--- BRIEF ---
All that should be output is the block of lines below from the line with "camera: 15 degrees right, 15 degrees up" to the line with "none -> pink bowl [347,335,497,452]", both included, exactly as written.

--- TASK INPUT ---
-*-*-
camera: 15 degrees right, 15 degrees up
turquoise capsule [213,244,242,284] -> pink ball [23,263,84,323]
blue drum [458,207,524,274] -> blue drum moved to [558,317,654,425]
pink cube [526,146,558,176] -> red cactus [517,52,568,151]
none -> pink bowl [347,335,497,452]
-*-*-
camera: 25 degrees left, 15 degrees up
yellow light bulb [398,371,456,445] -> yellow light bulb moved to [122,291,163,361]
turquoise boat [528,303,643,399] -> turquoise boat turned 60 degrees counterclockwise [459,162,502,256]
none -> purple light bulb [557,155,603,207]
-*-*-
--- PROBLEM SOLUTION ---
camera: 15 degrees right, 15 degrees up
turquoise capsule [213,244,242,284] -> pink ball [23,263,84,323]
blue drum [458,207,524,274] -> blue drum moved to [558,317,654,425]
pink cube [526,146,558,176] -> red cactus [517,52,568,151]
none -> pink bowl [347,335,497,452]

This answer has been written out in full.